Raw data:
──────
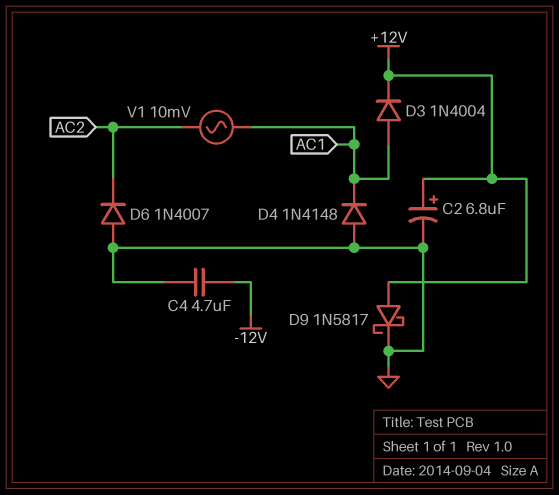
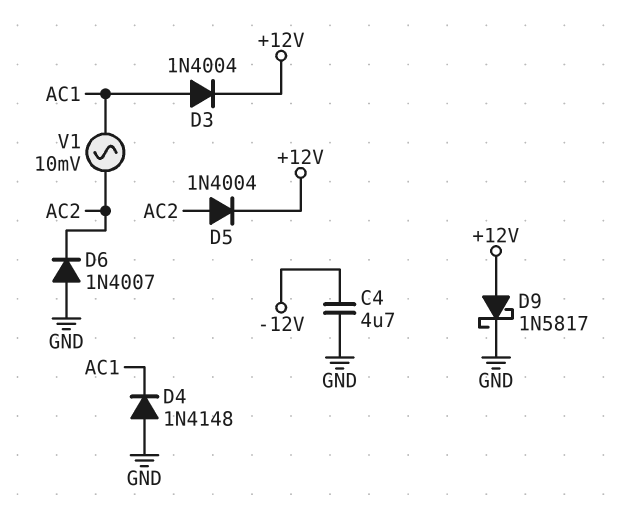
C2: 6.8uF (plus +12V, minus GND) -> none
D5: none -> diode 1N4004 (A AC2, K +12V)

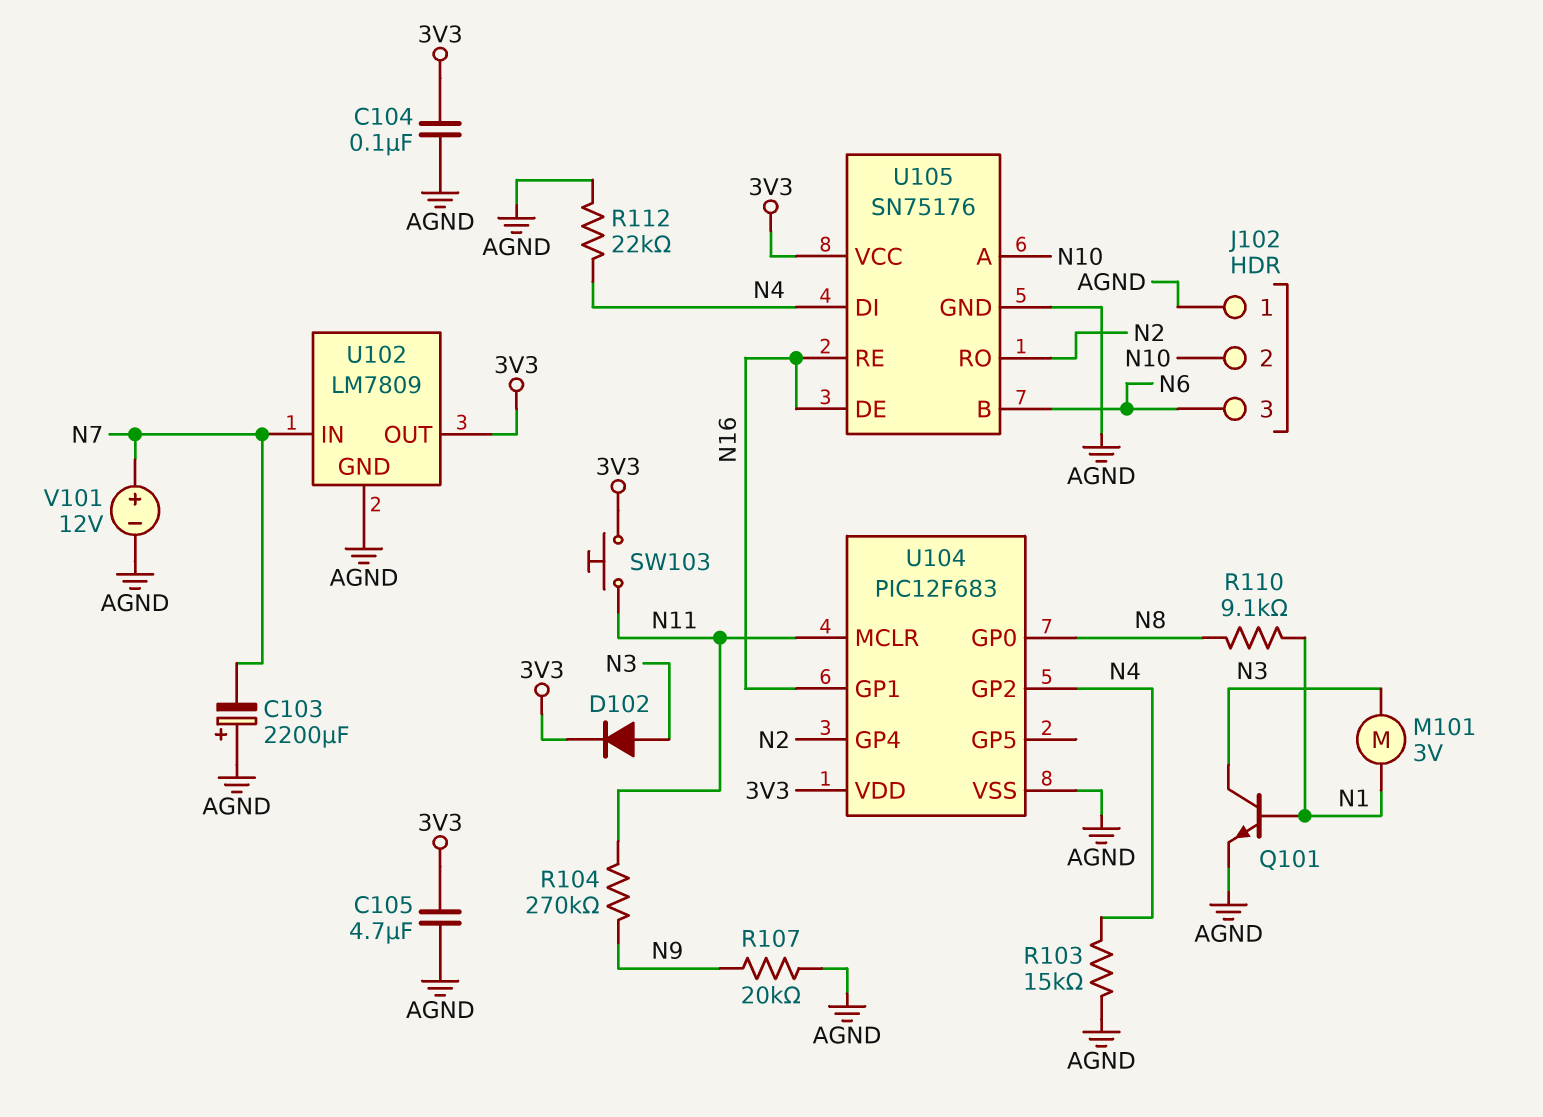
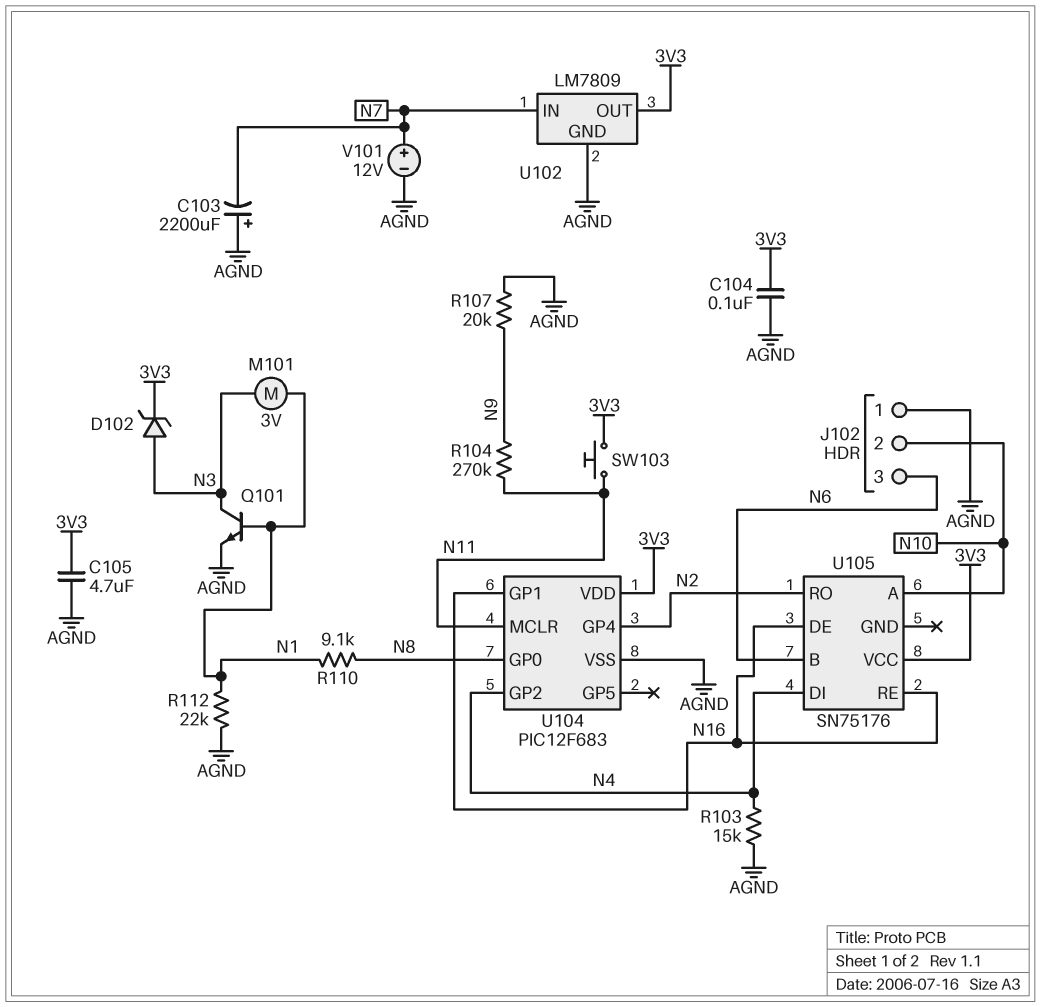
D102: diode (A N3, K 3V3) -> zener (A N3, K 3V3)
R112: 22k (AGND, N4) -> 22k (AGND, N1)
U105 pin GND: AGND -> none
──────
Repeat the material exactly and drop each image.

Output for this exercise:
C2: 6.8uF (plus +12V, minus GND) -> none
D5: none -> diode 1N4004 (A AC2, K +12V)

D102: diode (A N3, K 3V3) -> zener (A N3, K 3V3)
R112: 22k (AGND, N4) -> 22k (AGND, N1)
U105 pin GND: AGND -> none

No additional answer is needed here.